■ Data in this exercise:
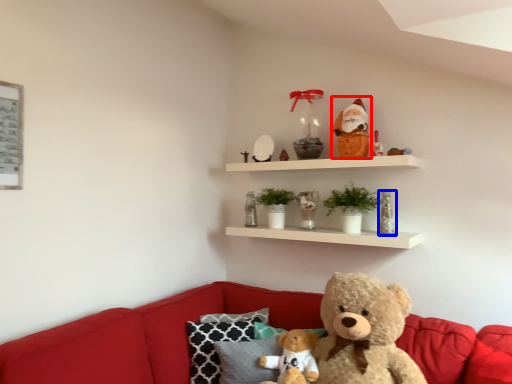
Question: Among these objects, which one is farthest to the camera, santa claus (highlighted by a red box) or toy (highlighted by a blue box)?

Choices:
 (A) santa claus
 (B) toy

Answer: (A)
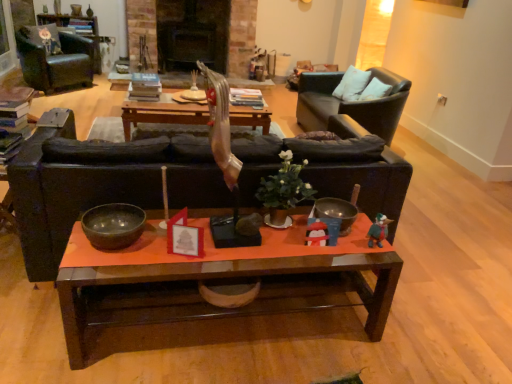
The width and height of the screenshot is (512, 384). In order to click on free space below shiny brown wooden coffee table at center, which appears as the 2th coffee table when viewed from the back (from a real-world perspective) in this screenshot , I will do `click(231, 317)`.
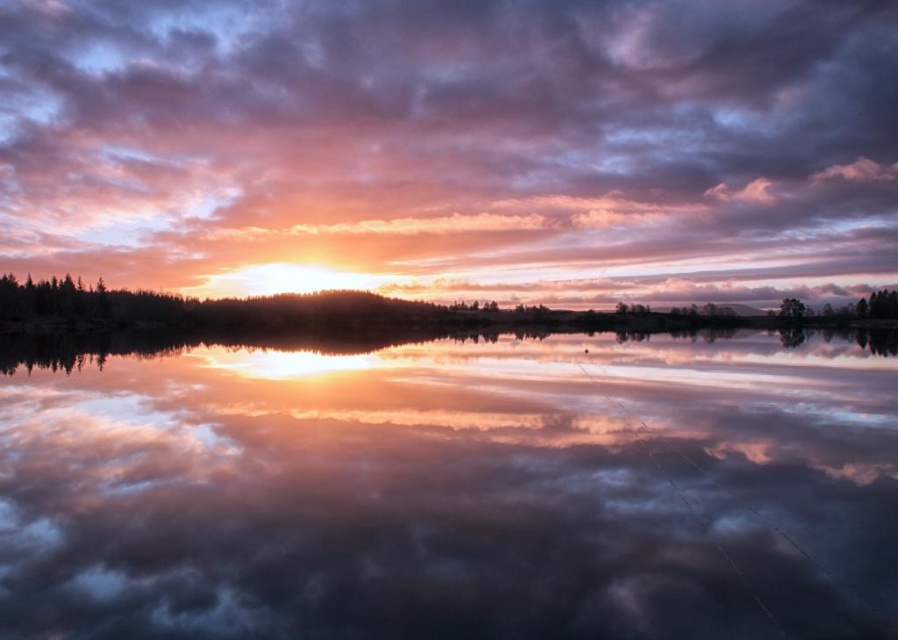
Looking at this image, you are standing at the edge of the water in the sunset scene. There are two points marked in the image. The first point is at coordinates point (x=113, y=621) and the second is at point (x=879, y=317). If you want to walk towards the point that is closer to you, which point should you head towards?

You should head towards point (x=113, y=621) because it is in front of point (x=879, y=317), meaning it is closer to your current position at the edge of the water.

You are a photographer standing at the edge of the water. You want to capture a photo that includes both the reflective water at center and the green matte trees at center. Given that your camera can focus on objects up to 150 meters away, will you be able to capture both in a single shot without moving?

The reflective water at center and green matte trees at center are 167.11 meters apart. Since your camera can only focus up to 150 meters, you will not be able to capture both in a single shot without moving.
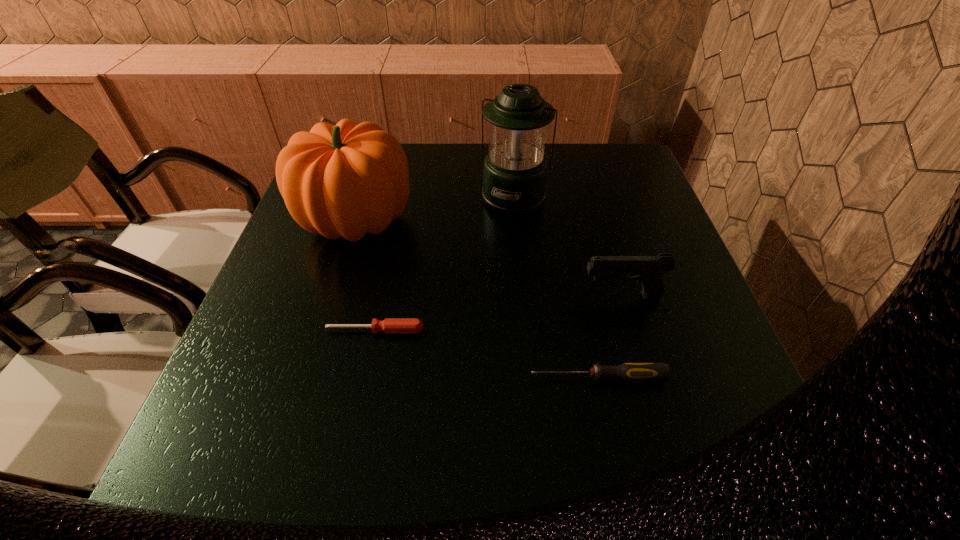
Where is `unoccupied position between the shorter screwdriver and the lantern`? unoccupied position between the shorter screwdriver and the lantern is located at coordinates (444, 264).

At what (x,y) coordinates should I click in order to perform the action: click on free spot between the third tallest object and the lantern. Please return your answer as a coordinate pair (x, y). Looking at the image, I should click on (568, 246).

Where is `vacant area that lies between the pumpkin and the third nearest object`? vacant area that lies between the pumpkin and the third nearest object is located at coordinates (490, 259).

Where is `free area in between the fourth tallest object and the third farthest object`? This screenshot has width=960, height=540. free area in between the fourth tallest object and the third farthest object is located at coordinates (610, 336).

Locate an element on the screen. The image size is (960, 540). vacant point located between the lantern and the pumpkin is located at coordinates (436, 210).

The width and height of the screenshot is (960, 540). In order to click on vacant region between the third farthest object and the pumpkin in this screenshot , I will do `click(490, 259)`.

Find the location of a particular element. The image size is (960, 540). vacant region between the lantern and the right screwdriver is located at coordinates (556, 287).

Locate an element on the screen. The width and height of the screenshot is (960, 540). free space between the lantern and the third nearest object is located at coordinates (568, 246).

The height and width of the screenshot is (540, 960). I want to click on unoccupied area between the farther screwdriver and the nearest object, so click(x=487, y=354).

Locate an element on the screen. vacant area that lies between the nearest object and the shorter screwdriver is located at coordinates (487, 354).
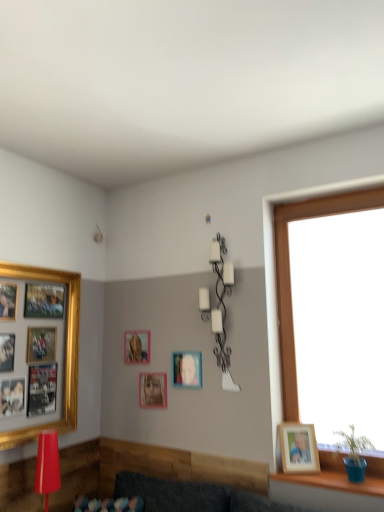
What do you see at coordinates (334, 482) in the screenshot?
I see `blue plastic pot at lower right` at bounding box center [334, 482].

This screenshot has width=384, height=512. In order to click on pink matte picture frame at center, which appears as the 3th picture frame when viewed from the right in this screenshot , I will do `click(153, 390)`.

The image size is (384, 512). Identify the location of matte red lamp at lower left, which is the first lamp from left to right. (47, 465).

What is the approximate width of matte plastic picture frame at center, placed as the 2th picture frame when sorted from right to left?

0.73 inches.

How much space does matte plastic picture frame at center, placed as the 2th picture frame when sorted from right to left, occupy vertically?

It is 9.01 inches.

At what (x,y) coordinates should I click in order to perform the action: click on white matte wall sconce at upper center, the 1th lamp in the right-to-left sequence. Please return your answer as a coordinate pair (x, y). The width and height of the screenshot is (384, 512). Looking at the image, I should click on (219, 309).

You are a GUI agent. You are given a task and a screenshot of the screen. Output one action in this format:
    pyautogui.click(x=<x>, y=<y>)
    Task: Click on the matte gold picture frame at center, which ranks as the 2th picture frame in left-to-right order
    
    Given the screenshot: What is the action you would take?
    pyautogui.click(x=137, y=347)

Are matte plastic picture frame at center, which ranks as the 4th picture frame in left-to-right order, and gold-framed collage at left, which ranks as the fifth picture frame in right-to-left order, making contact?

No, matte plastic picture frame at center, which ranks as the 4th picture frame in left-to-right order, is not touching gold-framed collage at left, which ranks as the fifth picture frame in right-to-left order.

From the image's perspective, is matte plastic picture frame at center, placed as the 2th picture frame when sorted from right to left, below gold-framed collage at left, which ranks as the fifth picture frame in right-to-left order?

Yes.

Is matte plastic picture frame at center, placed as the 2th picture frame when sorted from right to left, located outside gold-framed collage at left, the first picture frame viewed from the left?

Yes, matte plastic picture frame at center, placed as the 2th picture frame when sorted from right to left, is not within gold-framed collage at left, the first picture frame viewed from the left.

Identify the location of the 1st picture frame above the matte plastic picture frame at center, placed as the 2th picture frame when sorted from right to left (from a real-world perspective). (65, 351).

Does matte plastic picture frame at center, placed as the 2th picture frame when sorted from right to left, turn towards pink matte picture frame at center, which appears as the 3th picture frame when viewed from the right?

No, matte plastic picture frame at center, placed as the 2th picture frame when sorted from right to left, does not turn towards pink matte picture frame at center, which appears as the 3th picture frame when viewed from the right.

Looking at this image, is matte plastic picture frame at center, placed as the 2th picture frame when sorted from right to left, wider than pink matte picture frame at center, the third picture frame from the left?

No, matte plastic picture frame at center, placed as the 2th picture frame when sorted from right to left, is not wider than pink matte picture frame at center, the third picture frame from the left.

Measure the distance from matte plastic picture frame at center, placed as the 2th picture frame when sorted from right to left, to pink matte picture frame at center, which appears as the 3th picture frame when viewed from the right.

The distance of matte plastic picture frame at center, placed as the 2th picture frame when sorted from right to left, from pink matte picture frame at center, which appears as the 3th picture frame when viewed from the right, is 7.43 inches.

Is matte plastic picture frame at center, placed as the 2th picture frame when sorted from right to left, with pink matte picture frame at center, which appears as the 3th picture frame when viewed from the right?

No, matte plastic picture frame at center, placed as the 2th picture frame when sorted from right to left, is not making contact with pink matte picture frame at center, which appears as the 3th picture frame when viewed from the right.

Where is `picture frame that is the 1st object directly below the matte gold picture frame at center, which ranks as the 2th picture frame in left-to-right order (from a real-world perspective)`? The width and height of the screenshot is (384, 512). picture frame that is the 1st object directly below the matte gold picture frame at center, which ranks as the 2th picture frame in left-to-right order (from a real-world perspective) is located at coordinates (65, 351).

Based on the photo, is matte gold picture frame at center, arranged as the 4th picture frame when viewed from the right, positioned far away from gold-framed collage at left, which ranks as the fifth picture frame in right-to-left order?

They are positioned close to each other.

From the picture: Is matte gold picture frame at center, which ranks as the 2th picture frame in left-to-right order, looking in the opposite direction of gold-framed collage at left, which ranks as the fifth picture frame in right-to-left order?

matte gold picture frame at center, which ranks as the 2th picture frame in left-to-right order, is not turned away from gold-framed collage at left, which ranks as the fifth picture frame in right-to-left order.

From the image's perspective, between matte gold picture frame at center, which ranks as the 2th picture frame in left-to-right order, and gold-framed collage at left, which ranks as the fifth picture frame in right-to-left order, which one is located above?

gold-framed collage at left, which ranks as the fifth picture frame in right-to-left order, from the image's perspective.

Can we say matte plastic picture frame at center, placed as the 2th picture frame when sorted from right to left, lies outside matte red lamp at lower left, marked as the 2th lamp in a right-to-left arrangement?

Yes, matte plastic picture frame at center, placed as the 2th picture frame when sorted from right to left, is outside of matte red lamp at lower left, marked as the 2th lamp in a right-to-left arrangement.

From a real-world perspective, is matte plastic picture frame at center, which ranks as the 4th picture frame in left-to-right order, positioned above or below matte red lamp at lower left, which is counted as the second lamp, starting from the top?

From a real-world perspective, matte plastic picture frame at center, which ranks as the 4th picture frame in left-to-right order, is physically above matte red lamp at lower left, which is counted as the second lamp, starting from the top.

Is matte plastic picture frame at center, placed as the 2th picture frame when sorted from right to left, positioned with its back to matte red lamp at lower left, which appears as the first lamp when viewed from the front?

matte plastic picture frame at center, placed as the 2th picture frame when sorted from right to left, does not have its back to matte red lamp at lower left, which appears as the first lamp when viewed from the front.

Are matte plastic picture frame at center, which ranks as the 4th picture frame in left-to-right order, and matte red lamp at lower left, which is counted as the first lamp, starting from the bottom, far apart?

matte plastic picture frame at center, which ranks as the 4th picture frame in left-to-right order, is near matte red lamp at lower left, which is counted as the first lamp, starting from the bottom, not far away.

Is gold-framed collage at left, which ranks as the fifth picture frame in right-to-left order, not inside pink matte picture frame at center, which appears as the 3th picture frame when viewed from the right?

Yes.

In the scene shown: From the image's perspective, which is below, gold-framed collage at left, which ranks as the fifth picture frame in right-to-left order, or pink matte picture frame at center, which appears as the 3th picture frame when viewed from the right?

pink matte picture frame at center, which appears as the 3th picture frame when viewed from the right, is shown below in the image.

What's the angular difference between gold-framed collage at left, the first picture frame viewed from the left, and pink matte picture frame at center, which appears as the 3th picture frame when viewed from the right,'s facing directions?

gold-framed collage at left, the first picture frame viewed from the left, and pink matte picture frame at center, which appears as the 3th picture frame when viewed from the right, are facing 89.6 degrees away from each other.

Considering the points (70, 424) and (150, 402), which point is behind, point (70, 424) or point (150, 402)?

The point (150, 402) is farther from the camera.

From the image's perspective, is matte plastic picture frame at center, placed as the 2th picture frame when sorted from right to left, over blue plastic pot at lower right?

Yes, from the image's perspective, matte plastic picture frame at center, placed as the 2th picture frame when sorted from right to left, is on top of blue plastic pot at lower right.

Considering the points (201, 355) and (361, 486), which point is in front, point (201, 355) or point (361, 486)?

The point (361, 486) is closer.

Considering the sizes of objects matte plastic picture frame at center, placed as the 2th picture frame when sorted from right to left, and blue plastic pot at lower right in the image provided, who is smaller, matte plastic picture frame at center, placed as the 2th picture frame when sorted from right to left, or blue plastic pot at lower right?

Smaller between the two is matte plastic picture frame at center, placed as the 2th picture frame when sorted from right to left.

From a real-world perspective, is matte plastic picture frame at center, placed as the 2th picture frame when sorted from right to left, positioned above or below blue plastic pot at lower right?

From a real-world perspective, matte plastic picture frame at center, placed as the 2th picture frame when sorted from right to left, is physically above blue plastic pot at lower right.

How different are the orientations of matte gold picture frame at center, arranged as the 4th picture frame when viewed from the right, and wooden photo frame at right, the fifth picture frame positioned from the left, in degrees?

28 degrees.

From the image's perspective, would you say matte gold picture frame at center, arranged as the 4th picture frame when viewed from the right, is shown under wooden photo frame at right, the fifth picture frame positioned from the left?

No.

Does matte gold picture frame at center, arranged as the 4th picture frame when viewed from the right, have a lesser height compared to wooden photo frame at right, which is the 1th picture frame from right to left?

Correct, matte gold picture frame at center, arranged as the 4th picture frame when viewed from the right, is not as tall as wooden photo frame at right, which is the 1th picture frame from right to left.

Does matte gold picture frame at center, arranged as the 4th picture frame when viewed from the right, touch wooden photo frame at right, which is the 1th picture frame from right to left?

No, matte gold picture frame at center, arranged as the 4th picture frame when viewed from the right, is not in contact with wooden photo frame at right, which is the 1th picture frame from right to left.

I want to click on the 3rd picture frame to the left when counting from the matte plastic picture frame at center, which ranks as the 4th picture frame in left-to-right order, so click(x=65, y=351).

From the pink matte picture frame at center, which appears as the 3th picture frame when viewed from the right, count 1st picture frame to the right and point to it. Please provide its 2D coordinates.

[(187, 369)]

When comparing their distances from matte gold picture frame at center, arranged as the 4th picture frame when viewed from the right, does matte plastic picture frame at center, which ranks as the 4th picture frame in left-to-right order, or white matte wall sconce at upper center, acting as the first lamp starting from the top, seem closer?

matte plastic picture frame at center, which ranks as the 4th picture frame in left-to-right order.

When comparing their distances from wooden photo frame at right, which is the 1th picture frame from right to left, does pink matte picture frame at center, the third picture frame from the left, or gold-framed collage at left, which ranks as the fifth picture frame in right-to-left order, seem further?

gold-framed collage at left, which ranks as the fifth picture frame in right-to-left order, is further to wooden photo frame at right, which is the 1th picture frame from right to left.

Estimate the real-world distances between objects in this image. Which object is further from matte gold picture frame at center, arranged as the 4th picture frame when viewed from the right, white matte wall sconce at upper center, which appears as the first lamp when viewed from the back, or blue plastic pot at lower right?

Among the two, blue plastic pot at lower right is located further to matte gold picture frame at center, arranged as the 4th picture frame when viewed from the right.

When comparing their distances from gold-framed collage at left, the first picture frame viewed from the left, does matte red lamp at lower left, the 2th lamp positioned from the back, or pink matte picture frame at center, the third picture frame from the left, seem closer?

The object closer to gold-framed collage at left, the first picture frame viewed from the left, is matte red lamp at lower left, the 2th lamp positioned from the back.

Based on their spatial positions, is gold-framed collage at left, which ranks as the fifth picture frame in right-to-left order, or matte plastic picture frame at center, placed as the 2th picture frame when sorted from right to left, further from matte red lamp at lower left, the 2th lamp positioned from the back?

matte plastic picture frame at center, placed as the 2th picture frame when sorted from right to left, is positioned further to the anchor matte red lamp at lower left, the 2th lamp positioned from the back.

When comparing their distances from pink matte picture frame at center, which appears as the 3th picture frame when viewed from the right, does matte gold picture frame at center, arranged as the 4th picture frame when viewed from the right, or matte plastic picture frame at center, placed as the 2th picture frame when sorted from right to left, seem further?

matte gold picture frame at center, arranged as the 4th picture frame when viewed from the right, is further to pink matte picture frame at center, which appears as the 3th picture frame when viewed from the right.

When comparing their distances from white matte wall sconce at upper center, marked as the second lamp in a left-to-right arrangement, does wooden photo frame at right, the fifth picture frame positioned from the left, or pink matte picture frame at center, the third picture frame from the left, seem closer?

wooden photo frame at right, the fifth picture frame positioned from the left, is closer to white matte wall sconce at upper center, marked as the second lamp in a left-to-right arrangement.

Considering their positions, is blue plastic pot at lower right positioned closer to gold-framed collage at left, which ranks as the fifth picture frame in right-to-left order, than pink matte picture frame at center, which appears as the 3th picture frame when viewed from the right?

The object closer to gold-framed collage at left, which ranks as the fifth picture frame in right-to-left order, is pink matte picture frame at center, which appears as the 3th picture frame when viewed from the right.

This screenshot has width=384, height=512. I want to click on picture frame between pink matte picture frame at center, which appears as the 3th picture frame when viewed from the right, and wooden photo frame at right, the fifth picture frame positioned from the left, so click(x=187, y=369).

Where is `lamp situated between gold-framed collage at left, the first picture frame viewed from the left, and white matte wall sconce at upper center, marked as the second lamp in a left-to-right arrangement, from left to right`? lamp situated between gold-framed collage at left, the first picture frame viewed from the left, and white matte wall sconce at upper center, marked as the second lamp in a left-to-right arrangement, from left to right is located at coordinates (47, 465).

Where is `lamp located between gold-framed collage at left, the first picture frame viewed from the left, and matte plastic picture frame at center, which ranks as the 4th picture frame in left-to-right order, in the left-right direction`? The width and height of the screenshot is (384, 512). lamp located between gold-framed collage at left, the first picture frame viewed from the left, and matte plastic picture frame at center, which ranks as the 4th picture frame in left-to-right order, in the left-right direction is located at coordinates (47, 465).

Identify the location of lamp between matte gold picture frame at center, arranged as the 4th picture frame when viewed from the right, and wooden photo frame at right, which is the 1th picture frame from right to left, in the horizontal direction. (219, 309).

■ What needs to be done: Extract, word for word, the stretch of the items from their very beginning through the line containing "Answer: (A)", leaving out any pictures.

■ Written response:
Question: Among these objects, which one is farthest to the camera, santa claus (highlighted by a red box) or toy (highlighted by a blue box)?

Choices:
 (A) santa claus
 (B) toy

Answer: (A)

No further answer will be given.